*** Opening Data supplied ***

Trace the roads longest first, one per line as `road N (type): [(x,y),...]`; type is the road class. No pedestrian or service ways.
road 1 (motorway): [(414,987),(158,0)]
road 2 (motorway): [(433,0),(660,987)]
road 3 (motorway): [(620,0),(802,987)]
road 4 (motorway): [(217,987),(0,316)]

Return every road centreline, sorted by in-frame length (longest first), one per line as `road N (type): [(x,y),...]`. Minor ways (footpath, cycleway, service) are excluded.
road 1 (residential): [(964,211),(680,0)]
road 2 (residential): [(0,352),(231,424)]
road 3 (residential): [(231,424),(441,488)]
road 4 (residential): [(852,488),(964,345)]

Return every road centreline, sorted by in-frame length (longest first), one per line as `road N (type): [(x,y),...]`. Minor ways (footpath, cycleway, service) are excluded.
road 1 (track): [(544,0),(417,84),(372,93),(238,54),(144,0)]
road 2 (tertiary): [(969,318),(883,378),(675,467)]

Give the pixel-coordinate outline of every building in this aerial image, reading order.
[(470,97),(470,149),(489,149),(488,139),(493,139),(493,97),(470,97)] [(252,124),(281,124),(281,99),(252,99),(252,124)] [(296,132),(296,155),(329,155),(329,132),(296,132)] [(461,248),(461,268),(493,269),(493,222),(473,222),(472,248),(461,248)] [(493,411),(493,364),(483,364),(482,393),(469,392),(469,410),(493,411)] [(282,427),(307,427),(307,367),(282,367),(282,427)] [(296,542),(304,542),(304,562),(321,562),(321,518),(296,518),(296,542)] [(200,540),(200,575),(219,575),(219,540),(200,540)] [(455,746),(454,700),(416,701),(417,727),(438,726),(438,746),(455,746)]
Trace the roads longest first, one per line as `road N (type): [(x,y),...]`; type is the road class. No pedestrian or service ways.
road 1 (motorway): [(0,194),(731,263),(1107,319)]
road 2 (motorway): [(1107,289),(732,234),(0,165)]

*** Closing Data supplied ***

--- What is expected ---
Could you copy out all of the records above exactly?

--- Response to the exercise ---
Trace the roads longest first, one per line as `road N (type): [(x,y),...]`; type is the road class. No pedestrian or service ways.
road 1 (motorway): [(414,987),(158,0)]
road 2 (motorway): [(433,0),(660,987)]
road 3 (motorway): [(620,0),(802,987)]
road 4 (motorway): [(217,987),(0,316)]

Return every road centreline, sorted by in-frame length (longest first), one per line as `road N (type): [(x,y),...]`. Minor ways (footpath, cycleway, service) are excluded.
road 1 (residential): [(964,211),(680,0)]
road 2 (residential): [(0,352),(231,424)]
road 3 (residential): [(231,424),(441,488)]
road 4 (residential): [(852,488),(964,345)]

Return every road centreline, sorted by in-frame length (longest first), one per line as `road N (type): [(x,y),...]`. Minor ways (footpath, cycleway, service) are excluded.
road 1 (track): [(544,0),(417,84),(372,93),(238,54),(144,0)]
road 2 (tertiary): [(969,318),(883,378),(675,467)]

Give the pixel-coordinate outline of every building in this aerial image, reading order.
[(470,97),(470,149),(489,149),(488,139),(493,139),(493,97),(470,97)] [(252,124),(281,124),(281,99),(252,99),(252,124)] [(296,132),(296,155),(329,155),(329,132),(296,132)] [(461,248),(461,268),(493,269),(493,222),(473,222),(472,248),(461,248)] [(493,411),(493,364),(483,364),(482,393),(469,392),(469,410),(493,411)] [(282,427),(307,427),(307,367),(282,367),(282,427)] [(296,542),(304,542),(304,562),(321,562),(321,518),(296,518),(296,542)] [(200,540),(200,575),(219,575),(219,540),(200,540)] [(455,746),(454,700),(416,701),(417,727),(438,726),(438,746),(455,746)]
Trace the roads longest first, one per line as `road N (type): [(x,y),...]`; type is the road class. No pedestrian or service ways.
road 1 (motorway): [(0,194),(731,263),(1107,319)]
road 2 (motorway): [(1107,289),(732,234),(0,165)]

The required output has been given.